(Beginning of DATA FOR ANALYSIS)

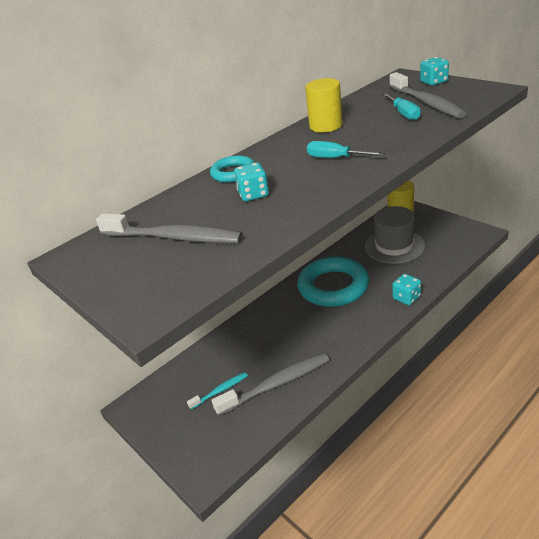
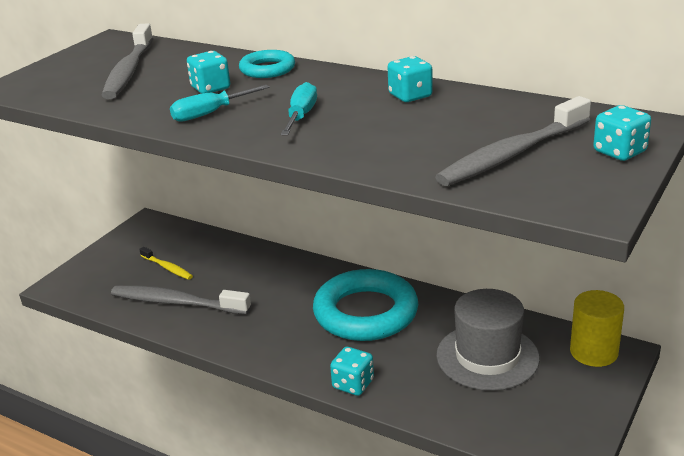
camera: 70 degrees right, 5 degrees down
(220, 391) = (167, 268): turquoise toothbrush -> yellow toothbrush
(276, 384) = (176, 302): grey toothbrush -> grey toothbrush turned 150 degrees clockwise
(326, 126) = (410, 96): yellow cylinder -> turquoise dice
(403, 114) = (461, 141): turquoise screwdriver -> turquoise screwdriver (210, 113)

(End of DATA FOR ANALYSIS)

DESCRIPTION OF THE TASK
Repeat, with no changes, each line from the one with "(276, 384) = (176, 302): grey" to the end of the listing, including both ends and nothing else.

TASK OUTPUT
(276, 384) = (176, 302): grey toothbrush -> grey toothbrush turned 150 degrees clockwise
(326, 126) = (410, 96): yellow cylinder -> turquoise dice
(403, 114) = (461, 141): turquoise screwdriver -> turquoise screwdriver (210, 113)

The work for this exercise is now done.